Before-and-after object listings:
########################################
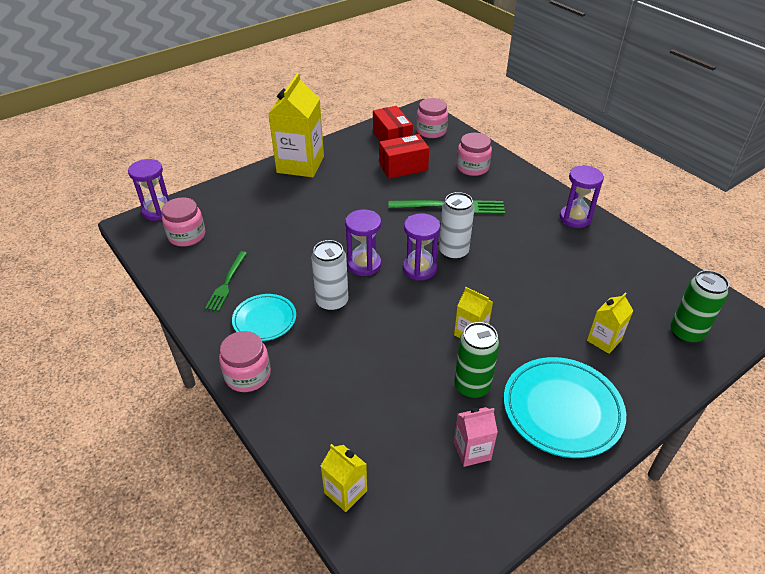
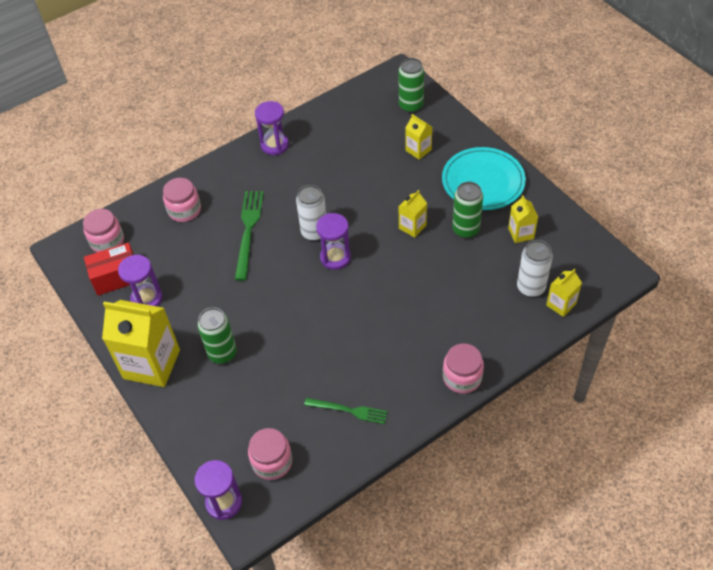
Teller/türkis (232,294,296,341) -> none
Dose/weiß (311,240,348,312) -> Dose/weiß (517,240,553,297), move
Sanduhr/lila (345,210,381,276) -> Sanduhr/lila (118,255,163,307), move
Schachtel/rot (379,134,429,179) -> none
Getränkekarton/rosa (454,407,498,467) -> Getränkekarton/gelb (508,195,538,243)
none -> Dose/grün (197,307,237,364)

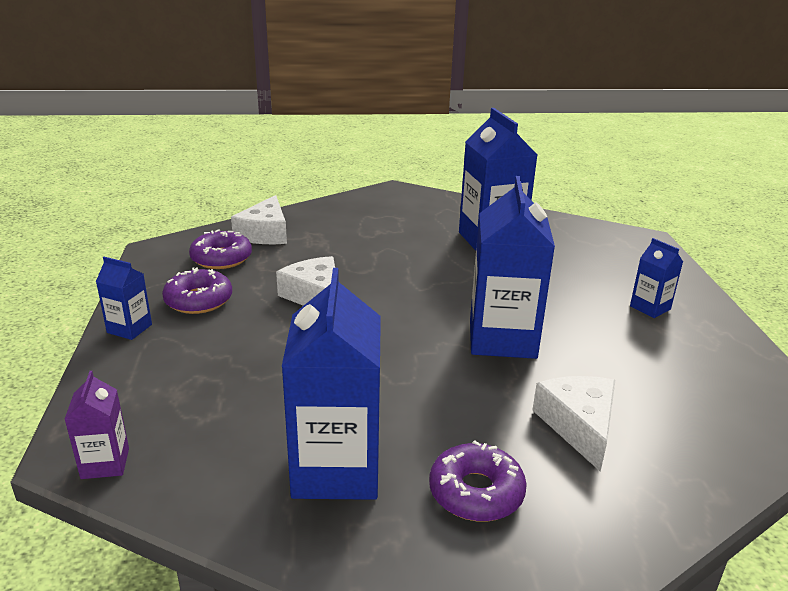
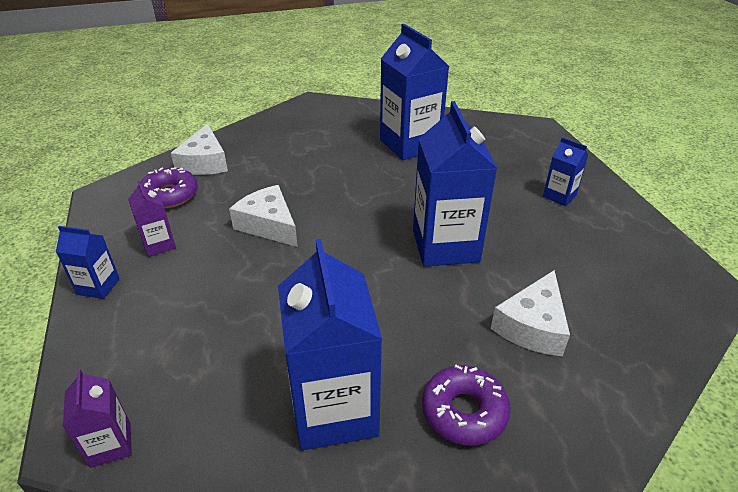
Donut/lila (162,267,232,314) -> Getränkekarton/lila (128,181,176,257)
Käse/weiß (532,376,615,472) -> Käse/weiß (491,270,570,356), 135 degrees counterclockwise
########################################
| Work instruction |
With the pictures removed from your copy, retype the lines above from the one that contains "Sanduhr/lila (345,210,381,276) ->" through the one that contains "Donut/lila (162,267,232,314) ->", exactly.

| Answer |
Sanduhr/lila (345,210,381,276) -> Sanduhr/lila (118,255,163,307), move
Schachtel/rot (379,134,429,179) -> none
Getränkekarton/rosa (454,407,498,467) -> Getränkekarton/gelb (508,195,538,243)
none -> Dose/grün (197,307,237,364)

Donut/lila (162,267,232,314) -> Getränkekarton/lila (128,181,176,257)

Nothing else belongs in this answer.